■ DATA SECTION:
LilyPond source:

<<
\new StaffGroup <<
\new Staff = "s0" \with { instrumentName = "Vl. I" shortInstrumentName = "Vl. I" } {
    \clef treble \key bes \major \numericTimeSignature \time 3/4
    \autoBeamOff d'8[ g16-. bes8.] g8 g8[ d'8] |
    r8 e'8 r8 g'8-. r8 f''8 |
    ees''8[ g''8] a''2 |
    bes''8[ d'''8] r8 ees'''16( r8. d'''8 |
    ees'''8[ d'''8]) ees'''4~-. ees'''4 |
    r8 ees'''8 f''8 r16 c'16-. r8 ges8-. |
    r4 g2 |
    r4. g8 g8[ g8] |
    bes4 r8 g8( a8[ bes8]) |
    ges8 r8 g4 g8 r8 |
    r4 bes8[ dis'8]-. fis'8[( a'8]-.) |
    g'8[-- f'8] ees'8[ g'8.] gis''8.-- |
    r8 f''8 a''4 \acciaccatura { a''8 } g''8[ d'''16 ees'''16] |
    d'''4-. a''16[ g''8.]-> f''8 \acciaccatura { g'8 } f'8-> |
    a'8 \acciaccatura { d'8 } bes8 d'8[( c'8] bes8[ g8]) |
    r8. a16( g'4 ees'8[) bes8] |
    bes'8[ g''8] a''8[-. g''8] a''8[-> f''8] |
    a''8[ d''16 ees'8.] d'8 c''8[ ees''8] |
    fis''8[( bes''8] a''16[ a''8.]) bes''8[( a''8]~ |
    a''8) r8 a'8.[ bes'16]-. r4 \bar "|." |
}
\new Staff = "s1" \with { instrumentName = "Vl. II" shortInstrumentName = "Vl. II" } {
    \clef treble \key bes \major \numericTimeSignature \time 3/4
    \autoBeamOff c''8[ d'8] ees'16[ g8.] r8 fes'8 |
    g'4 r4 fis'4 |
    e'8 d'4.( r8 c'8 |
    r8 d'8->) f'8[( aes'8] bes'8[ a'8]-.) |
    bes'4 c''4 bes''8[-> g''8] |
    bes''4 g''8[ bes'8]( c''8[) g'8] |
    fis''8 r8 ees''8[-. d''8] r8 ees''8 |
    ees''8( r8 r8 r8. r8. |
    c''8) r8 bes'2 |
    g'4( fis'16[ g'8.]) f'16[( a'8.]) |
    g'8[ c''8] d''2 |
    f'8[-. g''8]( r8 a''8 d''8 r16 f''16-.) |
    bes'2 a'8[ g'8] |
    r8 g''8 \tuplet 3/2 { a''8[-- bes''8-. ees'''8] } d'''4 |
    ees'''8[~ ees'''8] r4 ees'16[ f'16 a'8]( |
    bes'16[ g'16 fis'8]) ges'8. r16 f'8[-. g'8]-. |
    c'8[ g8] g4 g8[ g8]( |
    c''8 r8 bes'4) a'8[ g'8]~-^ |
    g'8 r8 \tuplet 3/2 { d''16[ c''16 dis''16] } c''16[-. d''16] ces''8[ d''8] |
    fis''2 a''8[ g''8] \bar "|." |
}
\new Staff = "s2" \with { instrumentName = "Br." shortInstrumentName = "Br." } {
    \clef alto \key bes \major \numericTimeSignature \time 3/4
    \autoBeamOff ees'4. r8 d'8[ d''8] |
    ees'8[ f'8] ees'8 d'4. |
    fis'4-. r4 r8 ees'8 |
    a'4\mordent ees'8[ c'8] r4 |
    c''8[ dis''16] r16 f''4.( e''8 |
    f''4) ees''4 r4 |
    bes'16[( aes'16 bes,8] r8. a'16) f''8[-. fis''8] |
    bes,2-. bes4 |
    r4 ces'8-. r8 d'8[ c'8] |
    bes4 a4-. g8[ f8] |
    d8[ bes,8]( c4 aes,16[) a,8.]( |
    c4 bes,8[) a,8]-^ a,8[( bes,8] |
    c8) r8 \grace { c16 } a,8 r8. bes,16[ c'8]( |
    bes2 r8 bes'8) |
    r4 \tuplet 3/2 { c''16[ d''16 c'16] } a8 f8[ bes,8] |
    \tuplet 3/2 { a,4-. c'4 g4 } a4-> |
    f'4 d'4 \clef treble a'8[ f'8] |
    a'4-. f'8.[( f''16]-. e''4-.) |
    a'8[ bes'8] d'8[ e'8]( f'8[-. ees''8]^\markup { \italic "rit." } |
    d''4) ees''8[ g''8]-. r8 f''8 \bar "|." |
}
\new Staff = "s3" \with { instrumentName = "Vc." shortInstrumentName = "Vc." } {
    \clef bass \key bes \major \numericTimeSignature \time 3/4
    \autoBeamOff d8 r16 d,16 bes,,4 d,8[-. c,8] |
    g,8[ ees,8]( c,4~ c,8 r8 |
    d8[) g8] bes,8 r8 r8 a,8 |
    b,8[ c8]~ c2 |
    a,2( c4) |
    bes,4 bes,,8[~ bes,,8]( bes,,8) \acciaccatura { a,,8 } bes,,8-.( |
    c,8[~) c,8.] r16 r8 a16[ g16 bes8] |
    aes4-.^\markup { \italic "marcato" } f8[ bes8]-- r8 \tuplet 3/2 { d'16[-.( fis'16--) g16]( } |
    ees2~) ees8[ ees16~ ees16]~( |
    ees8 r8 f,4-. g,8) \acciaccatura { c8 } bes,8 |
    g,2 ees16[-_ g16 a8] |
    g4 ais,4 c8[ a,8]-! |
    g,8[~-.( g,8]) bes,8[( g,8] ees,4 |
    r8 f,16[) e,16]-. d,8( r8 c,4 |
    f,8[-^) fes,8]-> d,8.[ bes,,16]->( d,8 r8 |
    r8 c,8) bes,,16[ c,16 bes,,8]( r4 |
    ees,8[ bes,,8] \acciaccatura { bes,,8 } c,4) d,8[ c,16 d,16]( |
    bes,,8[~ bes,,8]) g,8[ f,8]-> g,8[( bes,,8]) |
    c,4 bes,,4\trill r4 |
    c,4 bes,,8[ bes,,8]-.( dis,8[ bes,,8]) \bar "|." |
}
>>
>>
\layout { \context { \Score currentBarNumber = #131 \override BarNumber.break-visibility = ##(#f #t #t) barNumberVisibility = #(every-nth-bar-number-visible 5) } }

■ PROBLEM REQUIREMENTS:
Please tally the lines in the listing above that contain the string "acciaccatura" and give only that number.

■ RESPONSE FOR THIS EXERCISE:
6